## Your task
Return the full listing word for word, but drop every picture from it.

## Study material
=====

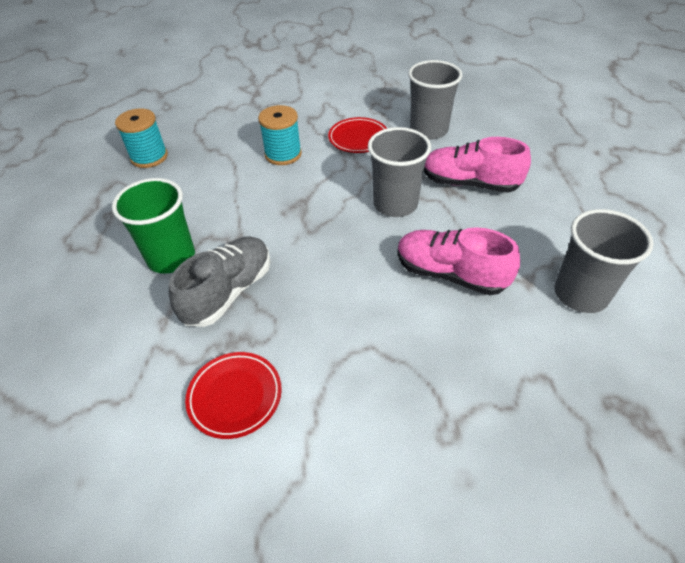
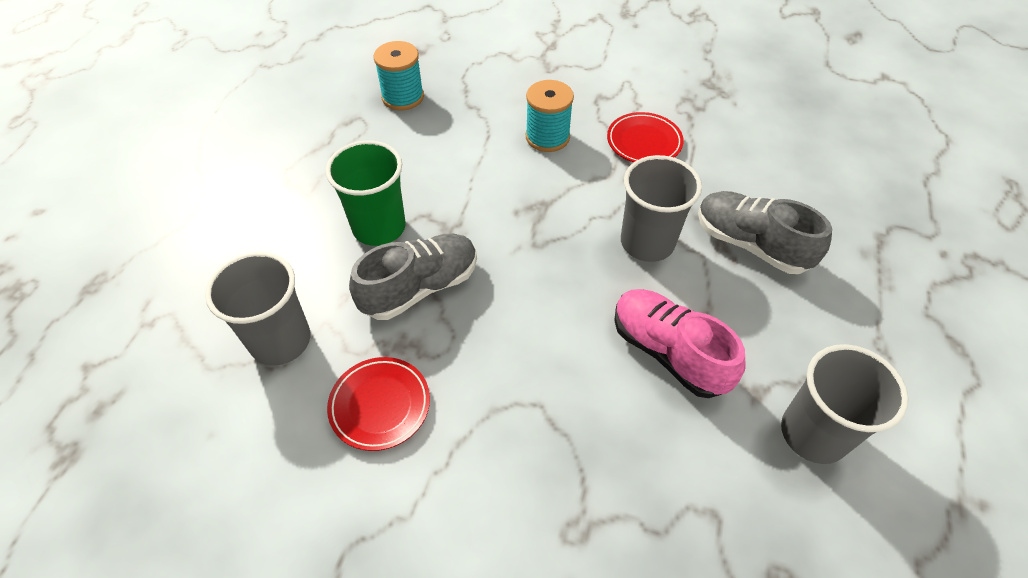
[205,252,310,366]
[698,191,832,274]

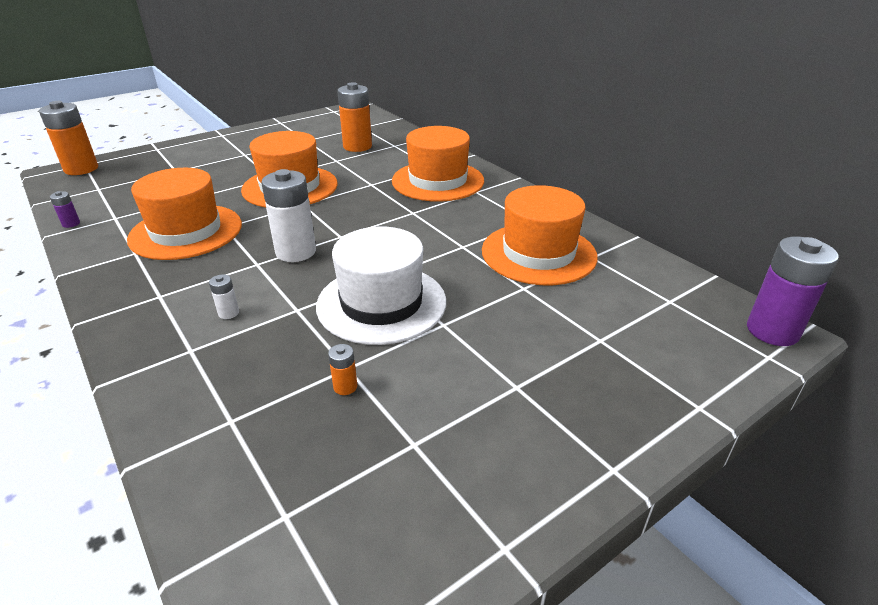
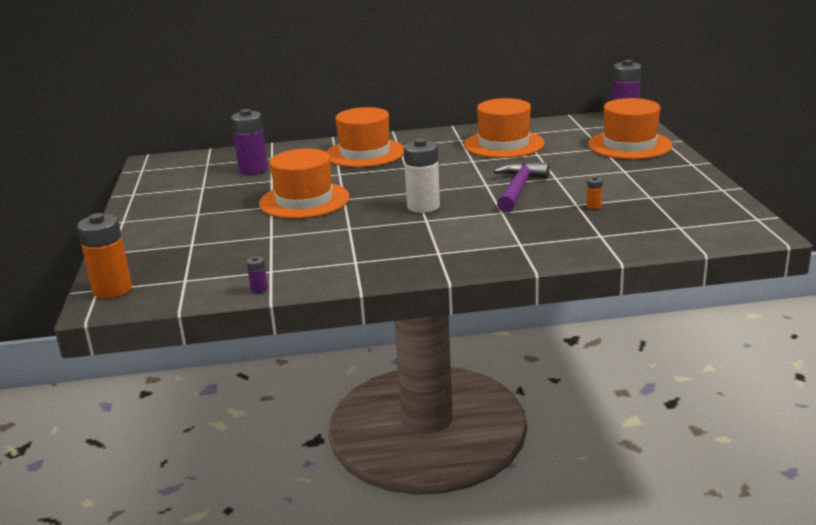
[231,109,268,175]
[588,98,672,159]
[493,162,550,213]
[209,274,239,319] (first image)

=====

## Result
[205,252,310,366]
[698,191,832,274]

[231,109,268,175]
[588,98,672,159]
[493,162,550,213]
[209,274,239,319] (first image)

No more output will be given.